__What you will do__
Which lines hold the string "exercise"? Copy each of them from the material below.
** Given data follows **
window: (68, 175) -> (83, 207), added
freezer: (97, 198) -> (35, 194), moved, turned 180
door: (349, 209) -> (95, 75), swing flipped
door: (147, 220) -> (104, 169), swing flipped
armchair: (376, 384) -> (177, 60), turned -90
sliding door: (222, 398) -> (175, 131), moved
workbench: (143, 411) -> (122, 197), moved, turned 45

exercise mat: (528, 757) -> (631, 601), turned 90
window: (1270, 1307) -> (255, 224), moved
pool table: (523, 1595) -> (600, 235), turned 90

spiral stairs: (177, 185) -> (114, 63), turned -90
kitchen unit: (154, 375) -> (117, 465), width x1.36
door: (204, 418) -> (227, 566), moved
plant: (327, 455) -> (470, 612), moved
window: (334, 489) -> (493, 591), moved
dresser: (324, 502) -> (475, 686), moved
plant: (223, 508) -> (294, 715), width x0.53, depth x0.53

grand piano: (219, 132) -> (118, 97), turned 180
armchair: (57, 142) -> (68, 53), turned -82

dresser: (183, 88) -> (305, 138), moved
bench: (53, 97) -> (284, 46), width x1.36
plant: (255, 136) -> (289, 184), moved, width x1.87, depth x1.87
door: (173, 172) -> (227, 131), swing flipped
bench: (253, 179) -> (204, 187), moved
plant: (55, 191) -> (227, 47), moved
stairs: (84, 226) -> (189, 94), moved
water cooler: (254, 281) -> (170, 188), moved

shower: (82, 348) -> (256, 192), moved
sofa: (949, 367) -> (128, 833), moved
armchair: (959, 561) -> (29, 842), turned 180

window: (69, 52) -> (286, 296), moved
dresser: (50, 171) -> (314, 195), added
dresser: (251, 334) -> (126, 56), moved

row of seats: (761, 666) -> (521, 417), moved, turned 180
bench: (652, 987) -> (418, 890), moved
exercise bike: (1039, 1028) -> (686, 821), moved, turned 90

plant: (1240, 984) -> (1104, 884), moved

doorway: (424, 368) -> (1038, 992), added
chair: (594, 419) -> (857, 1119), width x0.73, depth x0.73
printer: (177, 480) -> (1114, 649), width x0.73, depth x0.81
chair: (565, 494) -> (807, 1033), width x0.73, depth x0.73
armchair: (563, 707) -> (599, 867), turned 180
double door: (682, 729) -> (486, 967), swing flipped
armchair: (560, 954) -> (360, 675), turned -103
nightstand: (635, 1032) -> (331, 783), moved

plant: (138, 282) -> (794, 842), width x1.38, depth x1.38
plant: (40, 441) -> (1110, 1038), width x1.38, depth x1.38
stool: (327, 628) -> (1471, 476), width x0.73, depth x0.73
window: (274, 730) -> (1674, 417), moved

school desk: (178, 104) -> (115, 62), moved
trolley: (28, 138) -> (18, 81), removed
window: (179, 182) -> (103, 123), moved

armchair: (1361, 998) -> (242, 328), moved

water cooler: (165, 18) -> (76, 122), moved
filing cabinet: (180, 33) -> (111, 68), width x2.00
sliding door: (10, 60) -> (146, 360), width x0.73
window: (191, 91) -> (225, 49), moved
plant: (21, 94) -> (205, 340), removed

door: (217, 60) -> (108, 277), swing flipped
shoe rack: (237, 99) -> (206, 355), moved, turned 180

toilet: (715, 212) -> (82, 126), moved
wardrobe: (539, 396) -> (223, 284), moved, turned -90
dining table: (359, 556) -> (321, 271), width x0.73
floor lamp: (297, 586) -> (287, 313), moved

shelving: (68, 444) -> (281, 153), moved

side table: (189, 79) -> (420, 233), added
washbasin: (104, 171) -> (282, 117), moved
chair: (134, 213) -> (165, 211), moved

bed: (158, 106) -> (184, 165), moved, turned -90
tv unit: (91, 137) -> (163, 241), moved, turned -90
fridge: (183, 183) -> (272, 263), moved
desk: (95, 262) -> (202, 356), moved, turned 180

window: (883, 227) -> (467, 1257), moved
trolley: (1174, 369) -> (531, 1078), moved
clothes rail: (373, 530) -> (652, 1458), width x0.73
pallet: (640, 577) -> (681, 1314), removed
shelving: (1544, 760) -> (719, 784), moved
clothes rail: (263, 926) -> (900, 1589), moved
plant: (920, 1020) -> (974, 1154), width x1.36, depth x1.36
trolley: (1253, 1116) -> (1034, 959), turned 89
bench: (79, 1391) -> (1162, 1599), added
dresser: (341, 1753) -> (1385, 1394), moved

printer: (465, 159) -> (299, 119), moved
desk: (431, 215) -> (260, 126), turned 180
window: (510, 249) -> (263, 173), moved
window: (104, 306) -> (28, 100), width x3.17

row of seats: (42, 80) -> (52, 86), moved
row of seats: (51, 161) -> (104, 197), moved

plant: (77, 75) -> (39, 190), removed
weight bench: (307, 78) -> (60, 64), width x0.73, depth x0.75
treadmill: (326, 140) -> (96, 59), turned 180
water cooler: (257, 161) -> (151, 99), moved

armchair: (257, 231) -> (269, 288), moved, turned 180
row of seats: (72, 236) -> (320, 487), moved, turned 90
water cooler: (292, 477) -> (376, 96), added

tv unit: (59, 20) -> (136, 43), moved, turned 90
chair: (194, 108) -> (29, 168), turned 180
** End of Given data **
__Reply__
exercise mat: (528, 757) -> (631, 601), turned 90
exercise bike: (1039, 1028) -> (686, 821), moved, turned 90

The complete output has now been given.